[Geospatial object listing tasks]

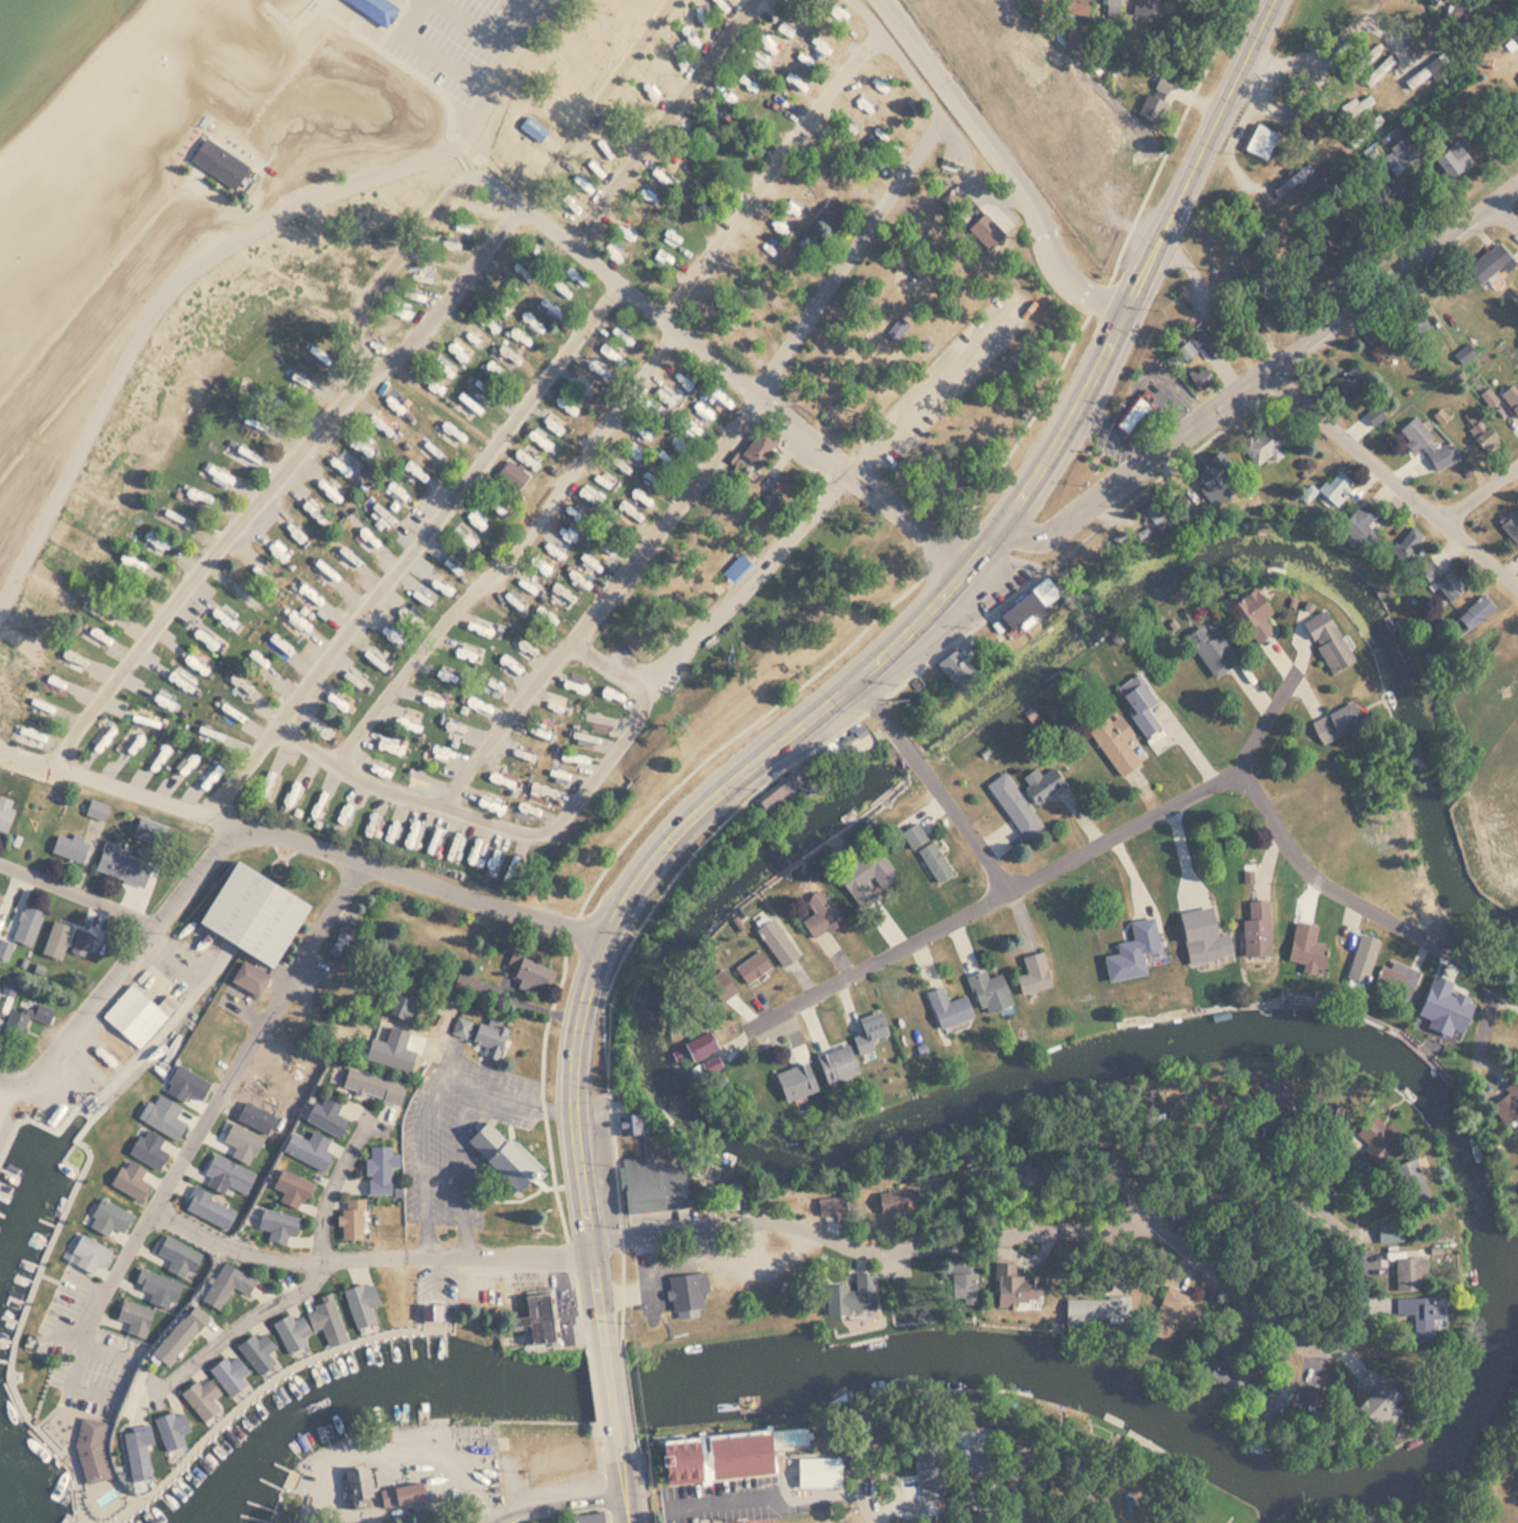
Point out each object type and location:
building: (1076, 7)
building: (1112, 8)
building: (375, 9)
building: (1149, 11)
road: (534, 13)
road: (393, 22)
road: (292, 28)
road: (482, 31)
building: (1422, 39)
parking lot: (466, 45)
road: (402, 65)
building: (1379, 70)
building: (1417, 76)
building: (1162, 84)
building: (1356, 106)
building: (1149, 108)
road: (937, 110)
road: (665, 119)
building: (531, 128)
building: (1310, 139)
building: (1261, 141)
building: (1399, 155)
building: (1452, 156)
road: (1008, 161)
building: (218, 162)
building: (1294, 179)
road: (1506, 212)
building: (831, 213)
road: (223, 255)
road: (401, 263)
building: (1490, 263)
building: (503, 310)
road: (680, 310)
building: (489, 323)
building: (532, 323)
building: (1415, 323)
building: (898, 329)
building: (473, 341)
building: (1192, 343)
building: (301, 348)
building: (1465, 355)
road: (717, 358)
building: (444, 367)
road: (1267, 374)
building: (289, 379)
building: (1200, 379)
building: (1351, 382)
building: (434, 386)
building: (477, 388)
road: (351, 393)
building: (1489, 397)
building: (714, 398)
building: (1511, 399)
park: (487, 404)
building: (396, 407)
building: (474, 410)
building: (706, 414)
building: (1130, 416)
building: (1374, 416)
building: (381, 427)
building: (691, 429)
building: (1477, 430)
building: (258, 433)
building: (449, 433)
building: (1414, 434)
building: (679, 444)
building: (1261, 444)
building: (758, 448)
building: (247, 452)
building: (432, 453)
building: (345, 466)
building: (414, 470)
building: (215, 471)
building: (513, 473)
road: (1394, 477)
building: (1211, 478)
building: (1332, 488)
building: (638, 494)
building: (398, 495)
road: (1483, 495)
building: (195, 498)
building: (771, 500)
road: (821, 502)
building: (1175, 505)
building: (311, 508)
road: (452, 510)
building: (630, 510)
building: (383, 516)
building: (474, 517)
building: (178, 521)
building: (1359, 524)
building: (1510, 526)
building: (293, 528)
road: (650, 533)
building: (365, 535)
building: (1406, 542)
building: (159, 545)
road: (1062, 556)
building: (735, 569)
road: (459, 570)
building: (1427, 571)
building: (330, 576)
building: (574, 576)
building: (270, 580)
building: (1448, 585)
building: (531, 586)
building: (562, 594)
building: (310, 596)
building: (211, 606)
building: (280, 608)
building: (472, 609)
building: (1249, 609)
building: (1015, 611)
building: (1474, 611)
building: (548, 617)
building: (236, 629)
building: (205, 633)
building: (91, 637)
building: (521, 639)
building: (1324, 639)
building: (1206, 643)
building: (502, 651)
building: (69, 656)
road: (881, 662)
building: (258, 663)
building: (183, 666)
building: (951, 667)
building: (240, 685)
building: (1135, 694)
building: (62, 700)
building: (466, 700)
building: (344, 707)
building: (440, 714)
building: (1330, 722)
building: (107, 723)
building: (331, 733)
building: (559, 735)
building: (133, 737)
building: (423, 740)
building: (1110, 741)
building: (162, 746)
building: (533, 747)
building: (189, 756)
building: (215, 764)
building: (242, 768)
building: (522, 774)
building: (1040, 775)
building: (270, 779)
road: (935, 786)
building: (297, 791)
building: (503, 797)
building: (1010, 798)
building: (322, 801)
building: (96, 809)
building: (4, 812)
building: (348, 812)
building: (487, 822)
building: (404, 825)
building: (430, 832)
road: (298, 838)
building: (460, 841)
building: (925, 844)
building: (69, 848)
building: (120, 865)
road: (1053, 868)
building: (867, 872)
road: (79, 896)
building: (0, 901)
building: (815, 910)
building: (249, 915)
road: (1387, 918)
road: (645, 919)
building: (1251, 921)
building: (29, 922)
building: (1141, 927)
building: (1198, 928)
building: (774, 935)
building: (1301, 944)
building: (1356, 955)
building: (1114, 959)
building: (747, 960)
building: (1030, 971)
road: (120, 972)
building: (525, 973)
building: (1394, 975)
building: (247, 978)
building: (463, 983)
building: (986, 987)
building: (1443, 996)
building: (0, 997)
building: (944, 1002)
building: (403, 1003)
building: (136, 1016)
building: (24, 1020)
building: (867, 1026)
building: (461, 1027)
road: (260, 1032)
building: (489, 1036)
building: (391, 1049)
building: (695, 1052)
building: (835, 1058)
building: (789, 1075)
building: (186, 1082)
building: (371, 1086)
road: (9, 1087)
road: (544, 1090)
building: (1503, 1108)
building: (1272, 1111)
building: (164, 1114)
building: (254, 1116)
building: (325, 1117)
building: (627, 1125)
parking lot: (454, 1133)
building: (244, 1140)
building: (1369, 1144)
building: (306, 1148)
building: (148, 1149)
building: (504, 1155)
building: (1111, 1160)
building: (377, 1169)
building: (229, 1173)
building: (1407, 1173)
building: (1022, 1176)
road: (1256, 1177)
building: (130, 1180)
building: (287, 1181)
road: (336, 1183)
building: (651, 1185)
road: (549, 1186)
road: (517, 1199)
building: (892, 1201)
building: (828, 1206)
building: (210, 1208)
building: (110, 1215)
building: (353, 1217)
road: (1144, 1221)
building: (274, 1225)
building: (1384, 1229)
building: (173, 1247)
building: (89, 1252)
road: (367, 1255)
road: (623, 1266)
building: (1408, 1273)
building: (154, 1282)
building: (220, 1282)
building: (962, 1287)
building: (1014, 1287)
building: (685, 1293)
building: (854, 1296)
building: (358, 1298)
road: (103, 1299)
building: (427, 1310)
building: (1096, 1310)
building: (1170, 1314)
building: (535, 1315)
parking lot: (62, 1316)
building: (134, 1316)
building: (1413, 1316)
building: (322, 1319)
building: (176, 1328)
road: (234, 1328)
building: (288, 1328)
road: (621, 1334)
building: (254, 1349)
river: (891, 1365)
parking lot: (104, 1366)
building: (225, 1371)
building: (1224, 1371)
road: (609, 1388)
building: (196, 1394)
building: (1375, 1399)
building: (1273, 1400)
road: (628, 1404)
building: (165, 1425)
building: (558, 1449)
building: (91, 1450)
building: (131, 1451)
building: (724, 1453)
building: (969, 1464)
building: (817, 1470)
building: (1031, 1471)
road: (602, 1473)
building: (929, 1482)
building: (356, 1484)
road: (643, 1485)
road: (625, 1491)
building: (401, 1492)
river: (14, 1493)
road: (874, 1498)
road: (558, 1503)
road: (711, 1512)
building: (1041, 1513)
building: (585, 1517)
parking lot: (440, 1520)
building: (938, 1520)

__What you need to do__:
Output the records above in their entirety and exactly, leaving out all images.

__Written solution__:
Point out each object type and location:
building: (1076, 7)
building: (1112, 8)
building: (375, 9)
building: (1149, 11)
road: (534, 13)
road: (393, 22)
road: (292, 28)
road: (482, 31)
building: (1422, 39)
parking lot: (466, 45)
road: (402, 65)
building: (1379, 70)
building: (1417, 76)
building: (1162, 84)
building: (1356, 106)
building: (1149, 108)
road: (937, 110)
road: (665, 119)
building: (531, 128)
building: (1310, 139)
building: (1261, 141)
building: (1399, 155)
building: (1452, 156)
road: (1008, 161)
building: (218, 162)
building: (1294, 179)
road: (1506, 212)
building: (831, 213)
road: (223, 255)
road: (401, 263)
building: (1490, 263)
building: (503, 310)
road: (680, 310)
building: (489, 323)
building: (532, 323)
building: (1415, 323)
building: (898, 329)
building: (473, 341)
building: (1192, 343)
building: (301, 348)
building: (1465, 355)
road: (717, 358)
building: (444, 367)
road: (1267, 374)
building: (289, 379)
building: (1200, 379)
building: (1351, 382)
building: (434, 386)
building: (477, 388)
road: (351, 393)
building: (1489, 397)
building: (714, 398)
building: (1511, 399)
park: (487, 404)
building: (396, 407)
building: (474, 410)
building: (706, 414)
building: (1130, 416)
building: (1374, 416)
building: (381, 427)
building: (691, 429)
building: (1477, 430)
building: (258, 433)
building: (449, 433)
building: (1414, 434)
building: (679, 444)
building: (1261, 444)
building: (758, 448)
building: (247, 452)
building: (432, 453)
building: (345, 466)
building: (414, 470)
building: (215, 471)
building: (513, 473)
road: (1394, 477)
building: (1211, 478)
building: (1332, 488)
building: (638, 494)
building: (398, 495)
road: (1483, 495)
building: (195, 498)
building: (771, 500)
road: (821, 502)
building: (1175, 505)
building: (311, 508)
road: (452, 510)
building: (630, 510)
building: (383, 516)
building: (474, 517)
building: (178, 521)
building: (1359, 524)
building: (1510, 526)
building: (293, 528)
road: (650, 533)
building: (365, 535)
building: (1406, 542)
building: (159, 545)
road: (1062, 556)
building: (735, 569)
road: (459, 570)
building: (1427, 571)
building: (330, 576)
building: (574, 576)
building: (270, 580)
building: (1448, 585)
building: (531, 586)
building: (562, 594)
building: (310, 596)
building: (211, 606)
building: (280, 608)
building: (472, 609)
building: (1249, 609)
building: (1015, 611)
building: (1474, 611)
building: (548, 617)
building: (236, 629)
building: (205, 633)
building: (91, 637)
building: (521, 639)
building: (1324, 639)
building: (1206, 643)
building: (502, 651)
building: (69, 656)
road: (881, 662)
building: (258, 663)
building: (183, 666)
building: (951, 667)
building: (240, 685)
building: (1135, 694)
building: (62, 700)
building: (466, 700)
building: (344, 707)
building: (440, 714)
building: (1330, 722)
building: (107, 723)
building: (331, 733)
building: (559, 735)
building: (133, 737)
building: (423, 740)
building: (1110, 741)
building: (162, 746)
building: (533, 747)
building: (189, 756)
building: (215, 764)
building: (242, 768)
building: (522, 774)
building: (1040, 775)
building: (270, 779)
road: (935, 786)
building: (297, 791)
building: (503, 797)
building: (1010, 798)
building: (322, 801)
building: (96, 809)
building: (4, 812)
building: (348, 812)
building: (487, 822)
building: (404, 825)
building: (430, 832)
road: (298, 838)
building: (460, 841)
building: (925, 844)
building: (69, 848)
building: (120, 865)
road: (1053, 868)
building: (867, 872)
road: (79, 896)
building: (0, 901)
building: (815, 910)
building: (249, 915)
road: (1387, 918)
road: (645, 919)
building: (1251, 921)
building: (29, 922)
building: (1141, 927)
building: (1198, 928)
building: (774, 935)
building: (1301, 944)
building: (1356, 955)
building: (1114, 959)
building: (747, 960)
building: (1030, 971)
road: (120, 972)
building: (525, 973)
building: (1394, 975)
building: (247, 978)
building: (463, 983)
building: (986, 987)
building: (1443, 996)
building: (0, 997)
building: (944, 1002)
building: (403, 1003)
building: (136, 1016)
building: (24, 1020)
building: (867, 1026)
building: (461, 1027)
road: (260, 1032)
building: (489, 1036)
building: (391, 1049)
building: (695, 1052)
building: (835, 1058)
building: (789, 1075)
building: (186, 1082)
building: (371, 1086)
road: (9, 1087)
road: (544, 1090)
building: (1503, 1108)
building: (1272, 1111)
building: (164, 1114)
building: (254, 1116)
building: (325, 1117)
building: (627, 1125)
parking lot: (454, 1133)
building: (244, 1140)
building: (1369, 1144)
building: (306, 1148)
building: (148, 1149)
building: (504, 1155)
building: (1111, 1160)
building: (377, 1169)
building: (229, 1173)
building: (1407, 1173)
building: (1022, 1176)
road: (1256, 1177)
building: (130, 1180)
building: (287, 1181)
road: (336, 1183)
building: (651, 1185)
road: (549, 1186)
road: (517, 1199)
building: (892, 1201)
building: (828, 1206)
building: (210, 1208)
building: (110, 1215)
building: (353, 1217)
road: (1144, 1221)
building: (274, 1225)
building: (1384, 1229)
building: (173, 1247)
building: (89, 1252)
road: (367, 1255)
road: (623, 1266)
building: (1408, 1273)
building: (154, 1282)
building: (220, 1282)
building: (962, 1287)
building: (1014, 1287)
building: (685, 1293)
building: (854, 1296)
building: (358, 1298)
road: (103, 1299)
building: (427, 1310)
building: (1096, 1310)
building: (1170, 1314)
building: (535, 1315)
parking lot: (62, 1316)
building: (134, 1316)
building: (1413, 1316)
building: (322, 1319)
building: (176, 1328)
road: (234, 1328)
building: (288, 1328)
road: (621, 1334)
building: (254, 1349)
river: (891, 1365)
parking lot: (104, 1366)
building: (225, 1371)
building: (1224, 1371)
road: (609, 1388)
building: (196, 1394)
building: (1375, 1399)
building: (1273, 1400)
road: (628, 1404)
building: (165, 1425)
building: (558, 1449)
building: (91, 1450)
building: (131, 1451)
building: (724, 1453)
building: (969, 1464)
building: (817, 1470)
building: (1031, 1471)
road: (602, 1473)
building: (929, 1482)
building: (356, 1484)
road: (643, 1485)
road: (625, 1491)
building: (401, 1492)
river: (14, 1493)
road: (874, 1498)
road: (558, 1503)
road: (711, 1512)
building: (1041, 1513)
building: (585, 1517)
parking lot: (440, 1520)
building: (938, 1520)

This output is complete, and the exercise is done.